■ Action item:
Your answer should be the exact lines of the data below from the one containing "none -> pink brick A8:C8 level 1" through the one containing "none -> lime brick H11:J11 level 1"; please include nothing else.

■ Record excerpts:
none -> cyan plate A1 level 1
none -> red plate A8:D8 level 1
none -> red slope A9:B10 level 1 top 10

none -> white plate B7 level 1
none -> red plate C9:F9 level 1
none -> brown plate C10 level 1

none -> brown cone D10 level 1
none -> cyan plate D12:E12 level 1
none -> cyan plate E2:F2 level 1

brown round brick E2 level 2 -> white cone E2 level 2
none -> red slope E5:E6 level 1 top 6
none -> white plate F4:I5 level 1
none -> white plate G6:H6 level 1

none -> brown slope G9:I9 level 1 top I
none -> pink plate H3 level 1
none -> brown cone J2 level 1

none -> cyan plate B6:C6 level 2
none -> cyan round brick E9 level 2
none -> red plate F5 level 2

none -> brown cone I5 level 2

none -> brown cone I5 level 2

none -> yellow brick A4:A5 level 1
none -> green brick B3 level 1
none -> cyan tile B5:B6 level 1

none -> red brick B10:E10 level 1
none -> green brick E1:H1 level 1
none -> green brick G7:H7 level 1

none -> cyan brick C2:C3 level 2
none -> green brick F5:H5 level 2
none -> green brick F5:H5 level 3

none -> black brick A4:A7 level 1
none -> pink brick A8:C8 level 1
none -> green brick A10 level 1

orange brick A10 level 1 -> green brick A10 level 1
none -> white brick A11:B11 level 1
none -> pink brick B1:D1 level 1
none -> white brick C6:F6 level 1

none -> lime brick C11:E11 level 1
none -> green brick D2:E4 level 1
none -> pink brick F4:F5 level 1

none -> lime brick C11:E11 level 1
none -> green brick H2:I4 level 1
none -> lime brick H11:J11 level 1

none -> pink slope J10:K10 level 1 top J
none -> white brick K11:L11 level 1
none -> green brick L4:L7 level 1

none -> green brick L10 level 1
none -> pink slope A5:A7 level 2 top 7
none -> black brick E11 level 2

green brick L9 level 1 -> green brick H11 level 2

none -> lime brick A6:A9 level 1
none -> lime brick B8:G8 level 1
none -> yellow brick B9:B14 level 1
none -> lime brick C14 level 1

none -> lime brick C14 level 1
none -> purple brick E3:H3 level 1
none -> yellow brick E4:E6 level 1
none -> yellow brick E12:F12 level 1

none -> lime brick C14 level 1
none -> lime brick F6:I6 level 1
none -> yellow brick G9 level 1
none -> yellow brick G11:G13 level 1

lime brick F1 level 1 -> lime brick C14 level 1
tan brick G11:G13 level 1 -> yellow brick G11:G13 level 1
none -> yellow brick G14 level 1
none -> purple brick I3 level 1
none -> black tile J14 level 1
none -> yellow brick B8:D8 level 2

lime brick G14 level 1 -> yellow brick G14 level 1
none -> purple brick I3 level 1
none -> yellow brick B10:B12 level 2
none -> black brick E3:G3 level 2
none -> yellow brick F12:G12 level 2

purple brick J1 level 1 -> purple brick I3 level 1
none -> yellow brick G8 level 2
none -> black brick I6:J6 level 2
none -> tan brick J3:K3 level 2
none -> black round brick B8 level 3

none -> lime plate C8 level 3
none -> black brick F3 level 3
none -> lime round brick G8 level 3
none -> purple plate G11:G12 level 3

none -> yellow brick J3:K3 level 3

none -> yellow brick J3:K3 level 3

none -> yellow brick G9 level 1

■ Response area:
none -> pink brick A8:C8 level 1
none -> green brick A10 level 1

orange brick A10 level 1 -> green brick A10 level 1
none -> white brick A11:B11 level 1
none -> pink brick B1:D1 level 1
none -> white brick C6:F6 level 1

none -> lime brick C11:E11 level 1
none -> green brick D2:E4 level 1
none -> pink brick F4:F5 level 1

none -> lime brick C11:E11 level 1
none -> green brick H2:I4 level 1
none -> lime brick H11:J11 level 1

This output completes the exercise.